▶ [RAW DATA]
# # # #
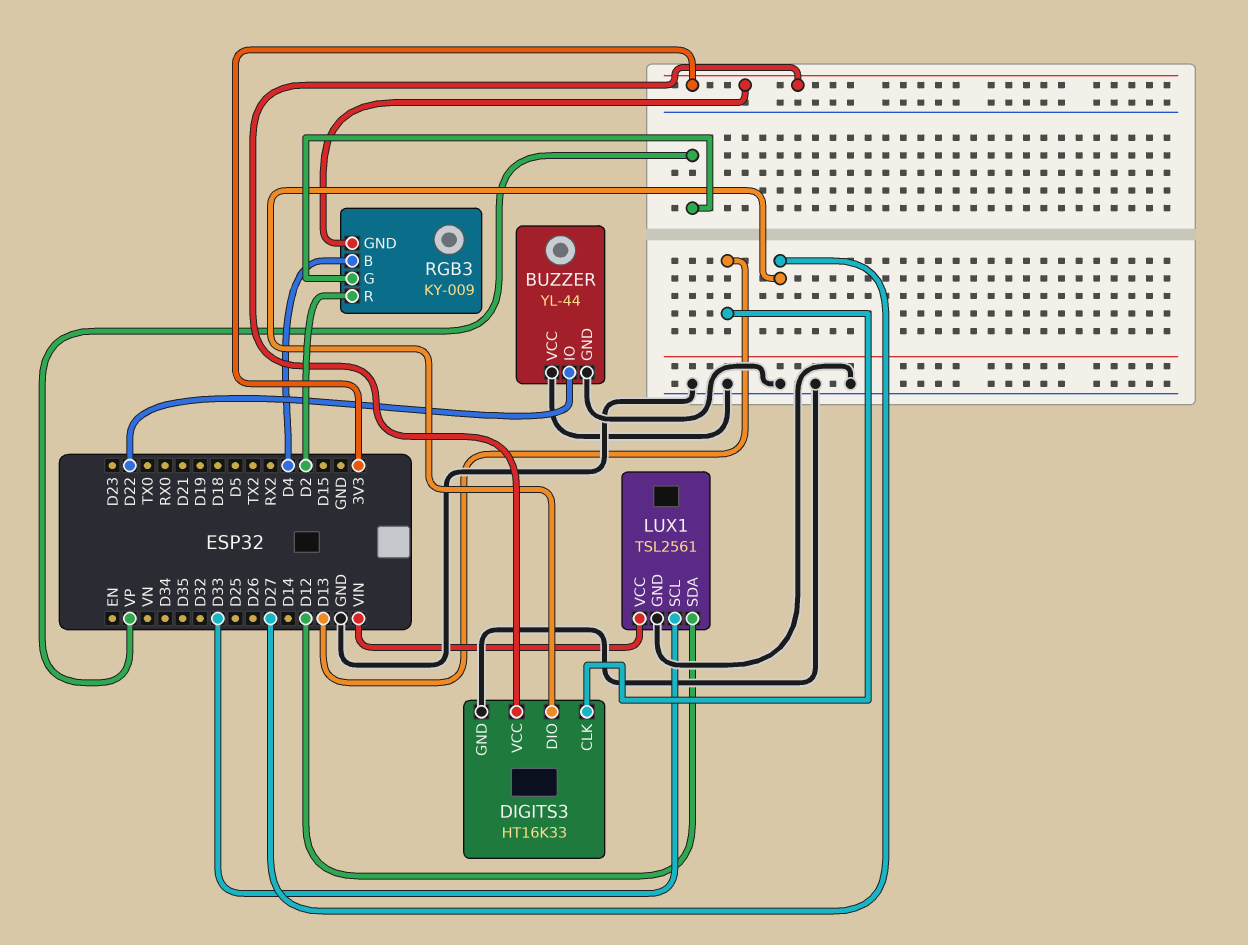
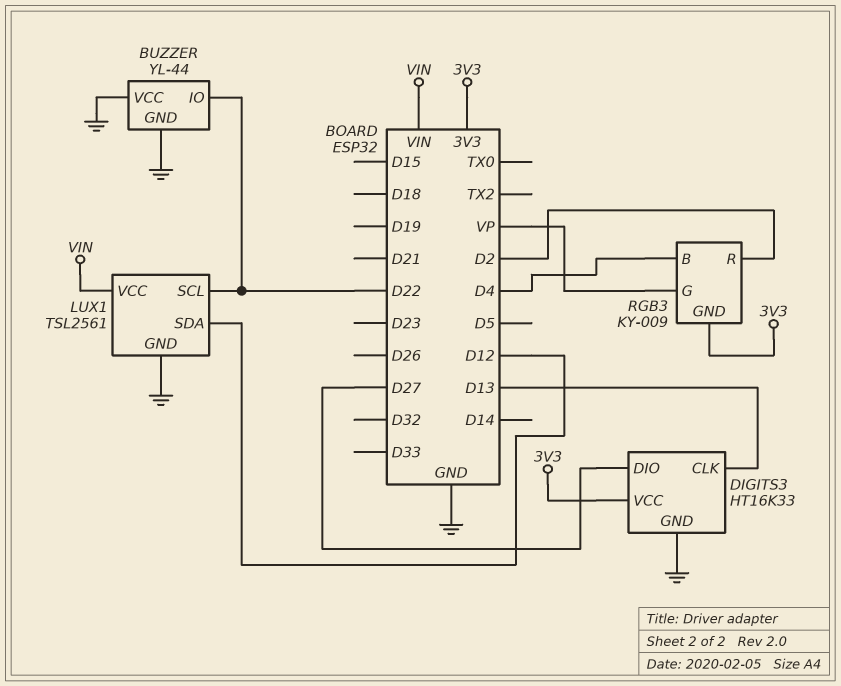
LUX1 pin SCL: D33 -> D22

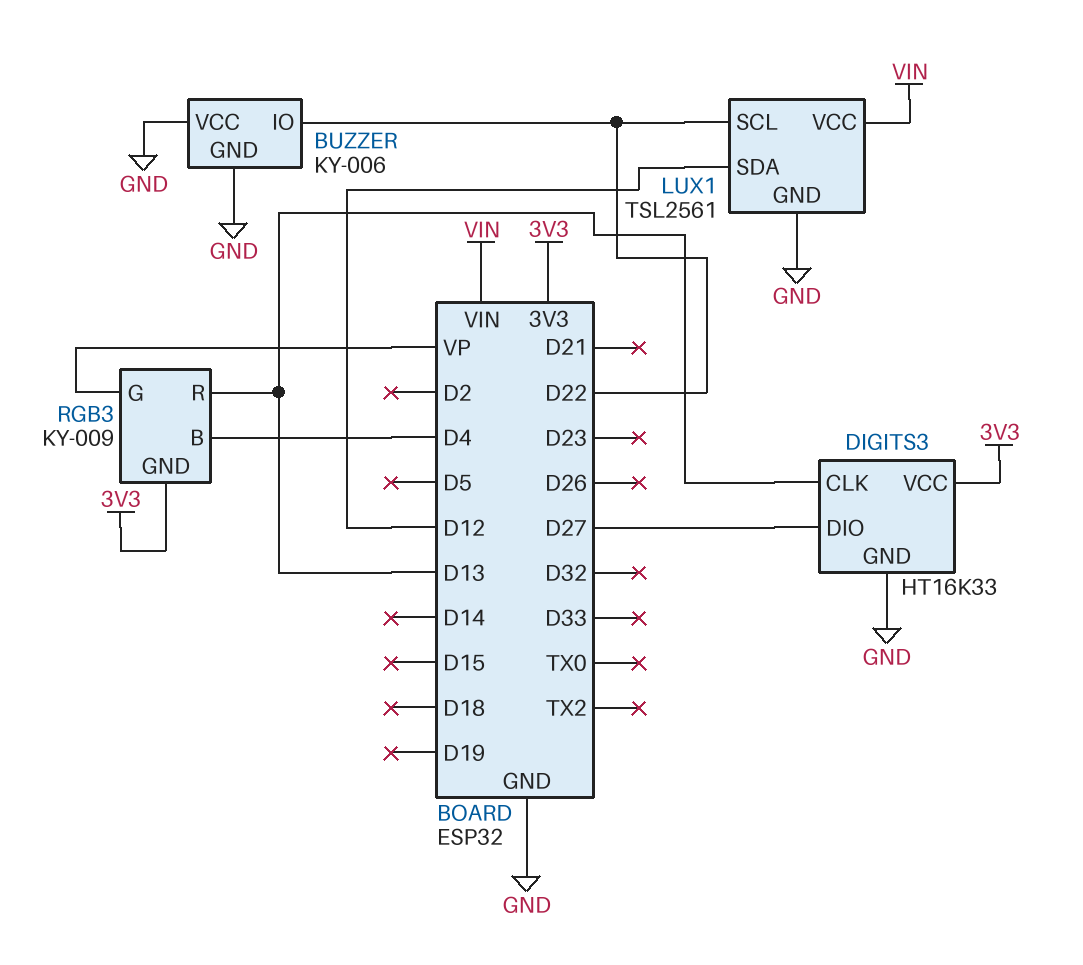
BUZZER: YL-44 -> KY-006
RGB3 pin R: D2 -> D13

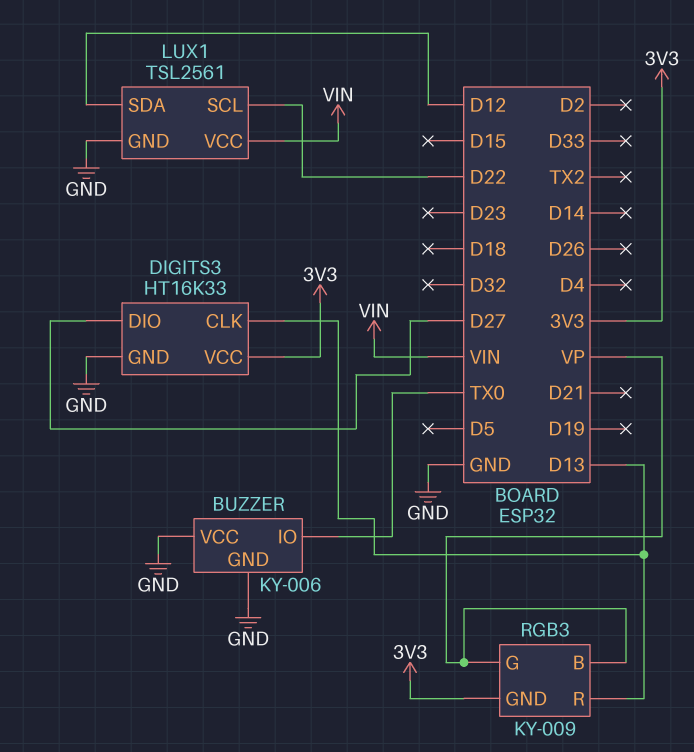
BUZZER pin IO: D22 -> TX0
RGB3 pin B: D4 -> VP

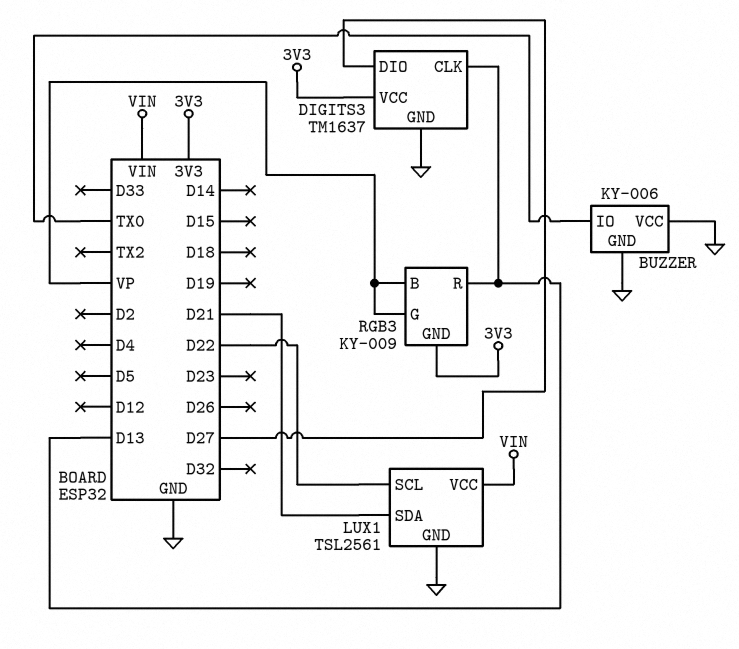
DIGITS3: HT16K33 -> TM1637
LUX1 pin SDA: D12 -> D21

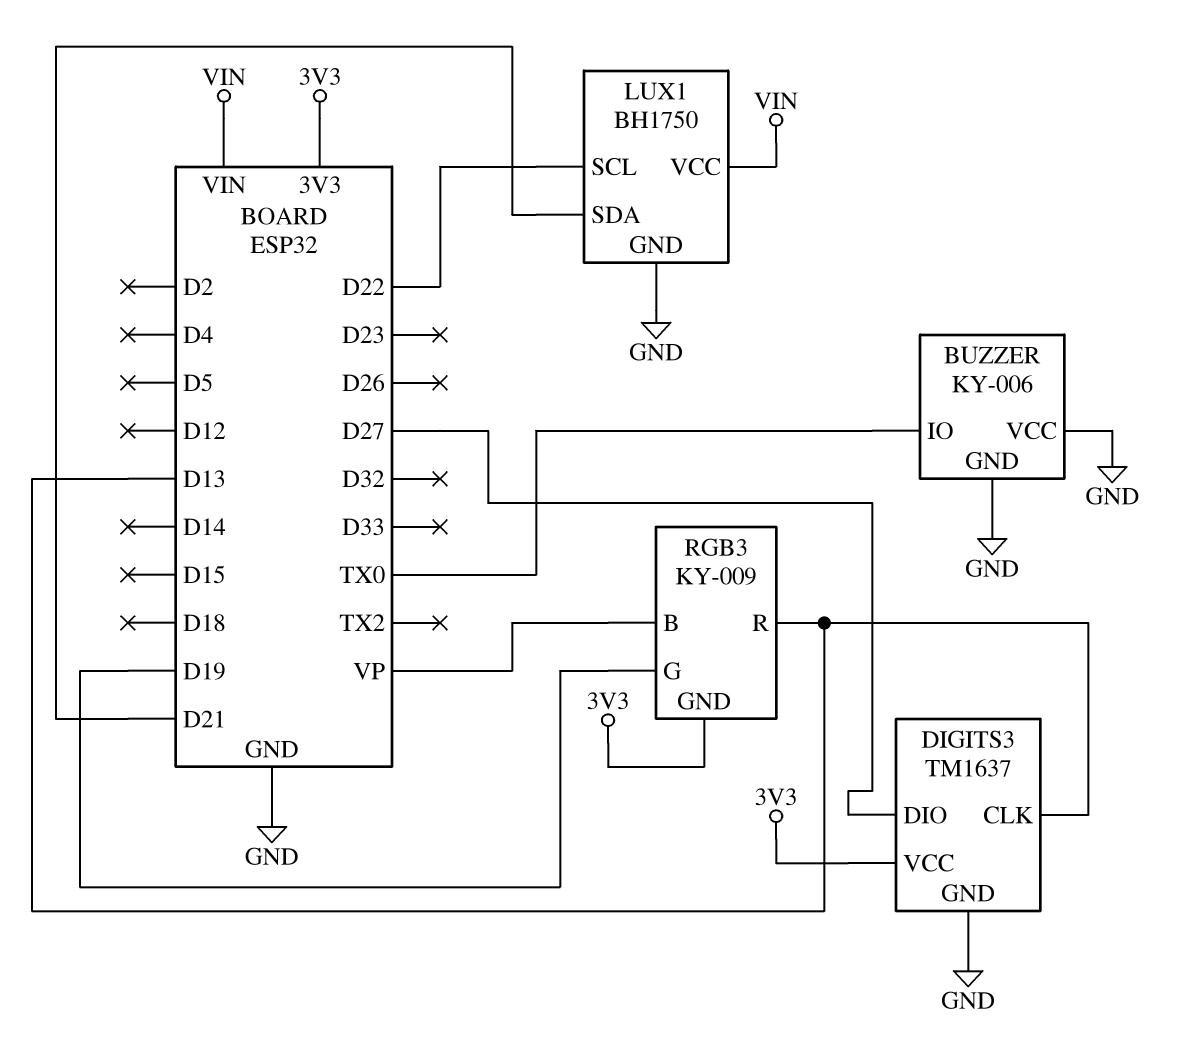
LUX1: TSL2561 -> BH1750
RGB3 pin G: VP -> D19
# # # #
For every line above with the word "BUZZER" in it, make a copy.

▶ [FINISHED EXERCISE]
BUZZER: YL-44 -> KY-006
BUZZER pin IO: D22 -> TX0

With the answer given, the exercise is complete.